(Activity): Return all entries verbatim; skip any pictures.

(Records for this exercise):
....................
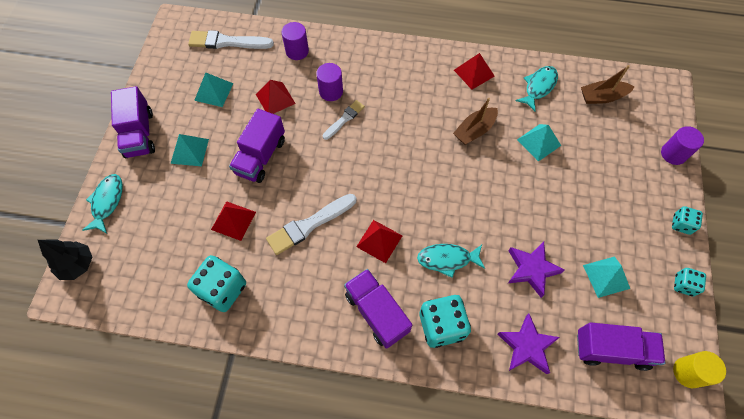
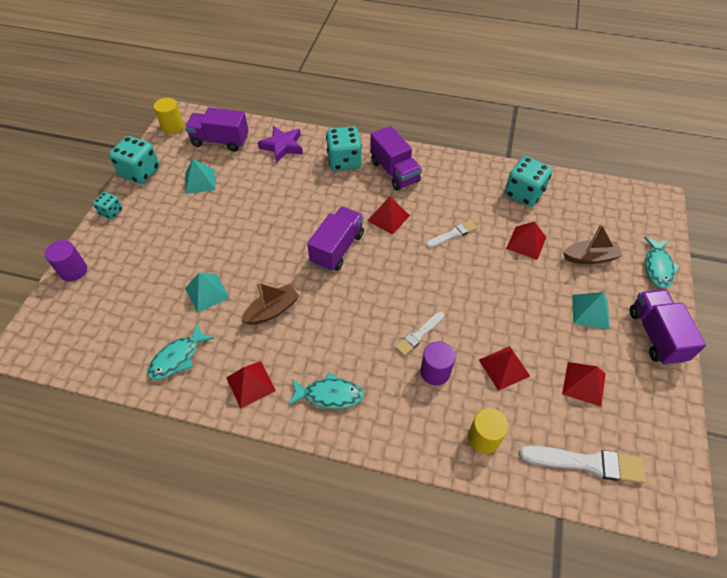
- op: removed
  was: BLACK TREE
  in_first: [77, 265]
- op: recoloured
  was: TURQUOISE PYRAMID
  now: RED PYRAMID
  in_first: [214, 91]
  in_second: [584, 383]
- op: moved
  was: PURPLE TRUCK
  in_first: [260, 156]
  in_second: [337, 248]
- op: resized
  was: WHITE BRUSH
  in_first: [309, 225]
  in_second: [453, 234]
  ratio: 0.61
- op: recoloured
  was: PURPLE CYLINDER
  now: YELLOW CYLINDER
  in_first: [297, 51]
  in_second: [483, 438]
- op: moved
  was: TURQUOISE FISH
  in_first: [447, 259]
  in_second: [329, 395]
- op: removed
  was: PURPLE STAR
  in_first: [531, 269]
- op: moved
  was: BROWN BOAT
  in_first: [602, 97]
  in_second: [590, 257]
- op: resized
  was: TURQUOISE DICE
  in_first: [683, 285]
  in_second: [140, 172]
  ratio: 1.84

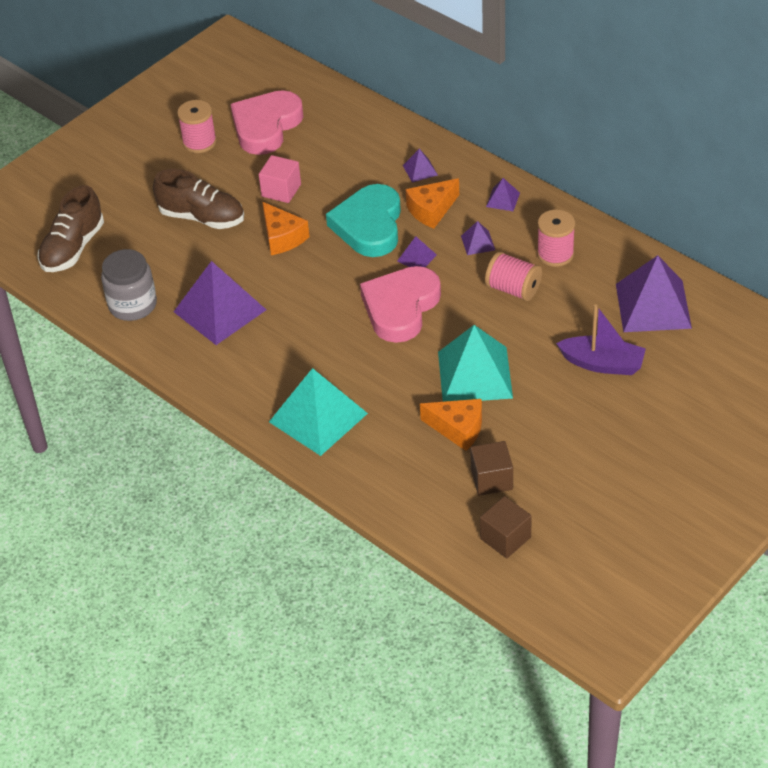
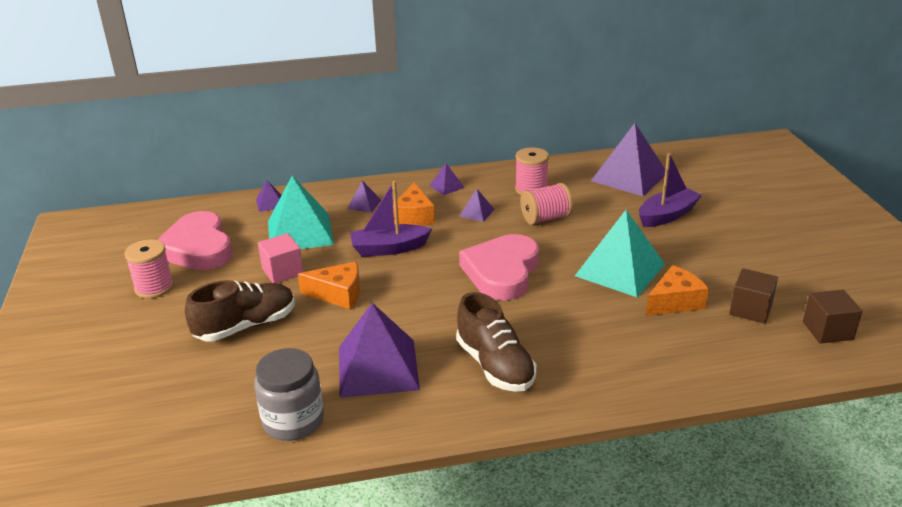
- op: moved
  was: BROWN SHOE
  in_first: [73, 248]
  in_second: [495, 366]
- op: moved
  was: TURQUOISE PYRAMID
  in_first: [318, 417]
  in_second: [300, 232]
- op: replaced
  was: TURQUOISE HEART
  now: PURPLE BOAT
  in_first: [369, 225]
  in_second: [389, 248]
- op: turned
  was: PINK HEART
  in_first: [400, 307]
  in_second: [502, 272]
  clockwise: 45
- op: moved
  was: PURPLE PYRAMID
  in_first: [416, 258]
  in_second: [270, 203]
....................
(Exercise response):
- op: removed
  was: BLACK TREE
  in_first: [77, 265]
- op: recoloured
  was: TURQUOISE PYRAMID
  now: RED PYRAMID
  in_first: [214, 91]
  in_second: [584, 383]
- op: moved
  was: PURPLE TRUCK
  in_first: [260, 156]
  in_second: [337, 248]
- op: resized
  was: WHITE BRUSH
  in_first: [309, 225]
  in_second: [453, 234]
  ratio: 0.61
- op: recoloured
  was: PURPLE CYLINDER
  now: YELLOW CYLINDER
  in_first: [297, 51]
  in_second: [483, 438]
- op: moved
  was: TURQUOISE FISH
  in_first: [447, 259]
  in_second: [329, 395]
- op: removed
  was: PURPLE STAR
  in_first: [531, 269]
- op: moved
  was: BROWN BOAT
  in_first: [602, 97]
  in_second: [590, 257]
- op: resized
  was: TURQUOISE DICE
  in_first: [683, 285]
  in_second: [140, 172]
  ratio: 1.84

- op: moved
  was: BROWN SHOE
  in_first: [73, 248]
  in_second: [495, 366]
- op: moved
  was: TURQUOISE PYRAMID
  in_first: [318, 417]
  in_second: [300, 232]
- op: replaced
  was: TURQUOISE HEART
  now: PURPLE BOAT
  in_first: [369, 225]
  in_second: [389, 248]
- op: turned
  was: PINK HEART
  in_first: [400, 307]
  in_second: [502, 272]
  clockwise: 45
- op: moved
  was: PURPLE PYRAMID
  in_first: [416, 258]
  in_second: [270, 203]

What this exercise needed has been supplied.